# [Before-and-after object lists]

+++

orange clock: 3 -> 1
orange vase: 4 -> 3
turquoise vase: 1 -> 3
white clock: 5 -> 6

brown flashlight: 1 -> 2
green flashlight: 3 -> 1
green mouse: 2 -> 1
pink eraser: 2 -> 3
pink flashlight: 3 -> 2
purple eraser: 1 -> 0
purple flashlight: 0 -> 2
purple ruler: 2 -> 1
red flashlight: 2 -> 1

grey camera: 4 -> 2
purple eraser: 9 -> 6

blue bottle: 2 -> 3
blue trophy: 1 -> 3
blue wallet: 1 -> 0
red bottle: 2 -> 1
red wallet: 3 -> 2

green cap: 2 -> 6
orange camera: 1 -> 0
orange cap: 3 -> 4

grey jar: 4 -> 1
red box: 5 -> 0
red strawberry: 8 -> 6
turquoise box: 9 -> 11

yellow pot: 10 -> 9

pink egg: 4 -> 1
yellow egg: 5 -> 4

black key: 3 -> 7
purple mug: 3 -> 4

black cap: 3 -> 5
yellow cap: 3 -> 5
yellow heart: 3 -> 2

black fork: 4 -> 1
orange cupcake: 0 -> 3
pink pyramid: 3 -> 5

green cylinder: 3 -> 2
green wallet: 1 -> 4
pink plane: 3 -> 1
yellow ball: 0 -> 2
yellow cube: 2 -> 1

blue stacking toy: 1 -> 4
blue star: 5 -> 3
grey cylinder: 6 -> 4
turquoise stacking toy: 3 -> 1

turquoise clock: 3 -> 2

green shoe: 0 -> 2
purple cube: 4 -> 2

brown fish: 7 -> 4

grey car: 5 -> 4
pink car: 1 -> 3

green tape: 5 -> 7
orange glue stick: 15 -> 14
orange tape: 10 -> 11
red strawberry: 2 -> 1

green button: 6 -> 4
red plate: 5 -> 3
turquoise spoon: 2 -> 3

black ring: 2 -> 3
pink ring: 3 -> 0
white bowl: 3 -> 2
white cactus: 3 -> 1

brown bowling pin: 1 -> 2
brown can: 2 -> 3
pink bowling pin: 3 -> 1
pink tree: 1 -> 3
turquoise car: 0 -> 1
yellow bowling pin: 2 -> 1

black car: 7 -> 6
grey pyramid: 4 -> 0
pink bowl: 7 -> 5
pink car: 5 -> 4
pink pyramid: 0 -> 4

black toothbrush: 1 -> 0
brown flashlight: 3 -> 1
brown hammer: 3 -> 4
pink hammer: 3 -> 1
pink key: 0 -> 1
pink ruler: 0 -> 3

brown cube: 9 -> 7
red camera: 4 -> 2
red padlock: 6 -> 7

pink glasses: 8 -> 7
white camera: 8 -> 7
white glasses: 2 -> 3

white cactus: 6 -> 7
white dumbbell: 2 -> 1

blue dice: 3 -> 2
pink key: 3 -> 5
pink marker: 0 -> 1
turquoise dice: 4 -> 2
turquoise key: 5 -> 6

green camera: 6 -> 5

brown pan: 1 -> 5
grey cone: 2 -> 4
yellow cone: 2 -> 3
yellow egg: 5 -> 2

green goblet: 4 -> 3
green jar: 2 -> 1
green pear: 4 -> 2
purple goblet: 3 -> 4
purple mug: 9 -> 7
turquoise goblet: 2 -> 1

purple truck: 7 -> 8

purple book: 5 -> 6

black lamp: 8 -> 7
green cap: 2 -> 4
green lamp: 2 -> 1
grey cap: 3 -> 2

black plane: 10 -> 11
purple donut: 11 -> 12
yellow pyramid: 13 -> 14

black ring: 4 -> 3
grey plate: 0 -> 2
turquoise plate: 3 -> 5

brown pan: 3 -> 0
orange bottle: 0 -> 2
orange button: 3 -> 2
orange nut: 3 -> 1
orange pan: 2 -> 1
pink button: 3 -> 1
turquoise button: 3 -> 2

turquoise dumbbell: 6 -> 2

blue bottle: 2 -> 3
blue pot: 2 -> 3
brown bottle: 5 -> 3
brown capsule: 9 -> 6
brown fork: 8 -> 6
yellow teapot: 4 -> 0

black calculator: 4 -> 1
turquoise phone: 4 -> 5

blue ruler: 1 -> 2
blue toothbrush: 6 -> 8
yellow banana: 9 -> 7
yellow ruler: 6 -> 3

+++

Go through the records and output them all, word for word.

orange clock: 3 -> 1
orange vase: 4 -> 3
turquoise vase: 1 -> 3
white clock: 5 -> 6

brown flashlight: 1 -> 2
green flashlight: 3 -> 1
green mouse: 2 -> 1
pink eraser: 2 -> 3
pink flashlight: 3 -> 2
purple eraser: 1 -> 0
purple flashlight: 0 -> 2
purple ruler: 2 -> 1
red flashlight: 2 -> 1

grey camera: 4 -> 2
purple eraser: 9 -> 6

blue bottle: 2 -> 3
blue trophy: 1 -> 3
blue wallet: 1 -> 0
red bottle: 2 -> 1
red wallet: 3 -> 2

green cap: 2 -> 6
orange camera: 1 -> 0
orange cap: 3 -> 4

grey jar: 4 -> 1
red box: 5 -> 0
red strawberry: 8 -> 6
turquoise box: 9 -> 11

yellow pot: 10 -> 9

pink egg: 4 -> 1
yellow egg: 5 -> 4

black key: 3 -> 7
purple mug: 3 -> 4

black cap: 3 -> 5
yellow cap: 3 -> 5
yellow heart: 3 -> 2

black fork: 4 -> 1
orange cupcake: 0 -> 3
pink pyramid: 3 -> 5

green cylinder: 3 -> 2
green wallet: 1 -> 4
pink plane: 3 -> 1
yellow ball: 0 -> 2
yellow cube: 2 -> 1

blue stacking toy: 1 -> 4
blue star: 5 -> 3
grey cylinder: 6 -> 4
turquoise stacking toy: 3 -> 1

turquoise clock: 3 -> 2

green shoe: 0 -> 2
purple cube: 4 -> 2

brown fish: 7 -> 4

grey car: 5 -> 4
pink car: 1 -> 3

green tape: 5 -> 7
orange glue stick: 15 -> 14
orange tape: 10 -> 11
red strawberry: 2 -> 1

green button: 6 -> 4
red plate: 5 -> 3
turquoise spoon: 2 -> 3

black ring: 2 -> 3
pink ring: 3 -> 0
white bowl: 3 -> 2
white cactus: 3 -> 1

brown bowling pin: 1 -> 2
brown can: 2 -> 3
pink bowling pin: 3 -> 1
pink tree: 1 -> 3
turquoise car: 0 -> 1
yellow bowling pin: 2 -> 1

black car: 7 -> 6
grey pyramid: 4 -> 0
pink bowl: 7 -> 5
pink car: 5 -> 4
pink pyramid: 0 -> 4

black toothbrush: 1 -> 0
brown flashlight: 3 -> 1
brown hammer: 3 -> 4
pink hammer: 3 -> 1
pink key: 0 -> 1
pink ruler: 0 -> 3

brown cube: 9 -> 7
red camera: 4 -> 2
red padlock: 6 -> 7

pink glasses: 8 -> 7
white camera: 8 -> 7
white glasses: 2 -> 3

white cactus: 6 -> 7
white dumbbell: 2 -> 1

blue dice: 3 -> 2
pink key: 3 -> 5
pink marker: 0 -> 1
turquoise dice: 4 -> 2
turquoise key: 5 -> 6

green camera: 6 -> 5

brown pan: 1 -> 5
grey cone: 2 -> 4
yellow cone: 2 -> 3
yellow egg: 5 -> 2

green goblet: 4 -> 3
green jar: 2 -> 1
green pear: 4 -> 2
purple goblet: 3 -> 4
purple mug: 9 -> 7
turquoise goblet: 2 -> 1

purple truck: 7 -> 8

purple book: 5 -> 6

black lamp: 8 -> 7
green cap: 2 -> 4
green lamp: 2 -> 1
grey cap: 3 -> 2

black plane: 10 -> 11
purple donut: 11 -> 12
yellow pyramid: 13 -> 14

black ring: 4 -> 3
grey plate: 0 -> 2
turquoise plate: 3 -> 5

brown pan: 3 -> 0
orange bottle: 0 -> 2
orange button: 3 -> 2
orange nut: 3 -> 1
orange pan: 2 -> 1
pink button: 3 -> 1
turquoise button: 3 -> 2

turquoise dumbbell: 6 -> 2

blue bottle: 2 -> 3
blue pot: 2 -> 3
brown bottle: 5 -> 3
brown capsule: 9 -> 6
brown fork: 8 -> 6
yellow teapot: 4 -> 0

black calculator: 4 -> 1
turquoise phone: 4 -> 5

blue ruler: 1 -> 2
blue toothbrush: 6 -> 8
yellow banana: 9 -> 7
yellow ruler: 6 -> 3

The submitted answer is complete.